Put the item lines below into a numbered list, starting with the line that contains "Question: Is white glossy bidet at center at" and going on through the line that contains "y=551) in the first image.", with both of those lines included. Leave out blank lines and any lines outside that span.

[Items contained in a dataset]

------------------------------

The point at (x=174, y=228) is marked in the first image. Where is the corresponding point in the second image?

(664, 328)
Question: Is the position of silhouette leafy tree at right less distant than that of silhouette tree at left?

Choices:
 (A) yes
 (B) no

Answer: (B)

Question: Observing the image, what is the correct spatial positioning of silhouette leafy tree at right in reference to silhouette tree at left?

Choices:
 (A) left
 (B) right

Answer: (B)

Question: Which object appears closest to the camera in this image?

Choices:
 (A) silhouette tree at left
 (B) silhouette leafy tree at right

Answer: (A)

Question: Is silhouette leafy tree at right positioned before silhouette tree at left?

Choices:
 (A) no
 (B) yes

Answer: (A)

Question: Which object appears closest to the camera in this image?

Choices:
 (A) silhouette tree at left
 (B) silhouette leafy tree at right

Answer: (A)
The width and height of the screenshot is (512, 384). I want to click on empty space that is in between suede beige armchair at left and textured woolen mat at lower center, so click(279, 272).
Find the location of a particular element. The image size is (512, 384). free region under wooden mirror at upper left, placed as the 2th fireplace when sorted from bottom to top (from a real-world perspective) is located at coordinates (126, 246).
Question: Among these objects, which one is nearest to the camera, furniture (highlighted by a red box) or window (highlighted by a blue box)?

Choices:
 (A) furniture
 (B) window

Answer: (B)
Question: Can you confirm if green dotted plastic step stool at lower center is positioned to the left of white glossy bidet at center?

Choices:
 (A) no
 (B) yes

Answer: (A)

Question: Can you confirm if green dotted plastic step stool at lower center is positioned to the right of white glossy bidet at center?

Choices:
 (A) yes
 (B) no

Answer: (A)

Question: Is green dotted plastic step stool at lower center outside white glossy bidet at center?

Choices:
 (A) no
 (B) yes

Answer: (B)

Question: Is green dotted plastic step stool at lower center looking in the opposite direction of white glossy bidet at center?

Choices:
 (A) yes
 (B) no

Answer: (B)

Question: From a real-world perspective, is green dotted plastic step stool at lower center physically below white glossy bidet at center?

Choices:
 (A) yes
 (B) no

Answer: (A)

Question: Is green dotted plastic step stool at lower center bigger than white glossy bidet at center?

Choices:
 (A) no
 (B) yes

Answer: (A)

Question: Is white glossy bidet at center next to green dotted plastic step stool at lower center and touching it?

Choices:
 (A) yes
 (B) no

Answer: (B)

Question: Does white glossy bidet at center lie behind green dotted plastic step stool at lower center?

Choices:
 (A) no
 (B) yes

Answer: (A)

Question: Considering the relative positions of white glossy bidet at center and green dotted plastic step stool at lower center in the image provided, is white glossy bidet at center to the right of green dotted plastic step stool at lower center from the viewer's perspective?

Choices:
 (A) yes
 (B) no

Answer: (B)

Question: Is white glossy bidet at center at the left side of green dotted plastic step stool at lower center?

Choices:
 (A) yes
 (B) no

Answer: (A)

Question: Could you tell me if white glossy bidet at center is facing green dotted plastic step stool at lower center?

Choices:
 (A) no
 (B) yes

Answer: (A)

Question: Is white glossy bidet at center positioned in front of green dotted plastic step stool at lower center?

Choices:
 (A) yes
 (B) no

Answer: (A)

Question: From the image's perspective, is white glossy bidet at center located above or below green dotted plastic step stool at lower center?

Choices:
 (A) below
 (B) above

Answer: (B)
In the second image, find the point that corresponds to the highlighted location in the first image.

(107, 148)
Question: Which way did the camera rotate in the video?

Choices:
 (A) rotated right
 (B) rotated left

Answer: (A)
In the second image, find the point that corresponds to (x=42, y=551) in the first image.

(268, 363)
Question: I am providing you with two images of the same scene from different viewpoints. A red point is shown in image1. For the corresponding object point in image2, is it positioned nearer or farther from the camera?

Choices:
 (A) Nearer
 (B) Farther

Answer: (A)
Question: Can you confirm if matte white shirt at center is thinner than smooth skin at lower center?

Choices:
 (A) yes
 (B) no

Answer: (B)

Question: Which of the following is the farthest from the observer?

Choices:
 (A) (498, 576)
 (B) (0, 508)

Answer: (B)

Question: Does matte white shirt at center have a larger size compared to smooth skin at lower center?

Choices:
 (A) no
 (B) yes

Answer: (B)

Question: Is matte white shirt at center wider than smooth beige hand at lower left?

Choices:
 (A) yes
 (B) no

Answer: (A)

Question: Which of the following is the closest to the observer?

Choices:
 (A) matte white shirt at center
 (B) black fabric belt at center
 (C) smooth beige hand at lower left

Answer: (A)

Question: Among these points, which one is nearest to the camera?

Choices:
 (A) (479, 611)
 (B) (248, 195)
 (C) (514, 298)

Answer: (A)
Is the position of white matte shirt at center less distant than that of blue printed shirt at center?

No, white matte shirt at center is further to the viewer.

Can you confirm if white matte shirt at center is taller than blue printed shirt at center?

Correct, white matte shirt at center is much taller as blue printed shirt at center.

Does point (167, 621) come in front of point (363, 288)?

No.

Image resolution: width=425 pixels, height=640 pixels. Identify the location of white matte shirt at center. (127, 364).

------------------------------

[Expected output]:
1. Question: Is white glossy bidet at center at the left side of green dotted plastic step stool at lower center?
2. Choices:
3.  (A) yes
4.  (B) no
5. Answer: (A)
6. Question: Could you tell me if white glossy bidet at center is facing green dotted plastic step stool at lower center?
7. Choices:
8.  (A) no
9.  (B) yes
10. Answer: (A)
11. Question: Is white glossy bidet at center positioned in front of green dotted plastic step stool at lower center?
12. Choices:
13.  (A) yes
14.  (B) no
15. Answer: (A)
16. Question: From the image's perspective, is white glossy bidet at center located above or below green dotted plastic step stool at lower center?
17. Choices:
18.  (A) below
19.  (B) above
20. Answer: (B)
21. In the second image, find the point that corresponds to the highlighted location in the first image.
22. (107, 148)
23. Question: Which way did the camera rotate in the video?
24. Choices:
25.  (A) rotated right
26.  (B) rotated left
27. Answer: (A)
28. In the second image, find the point that corresponds to (x=42, y=551) in the first image.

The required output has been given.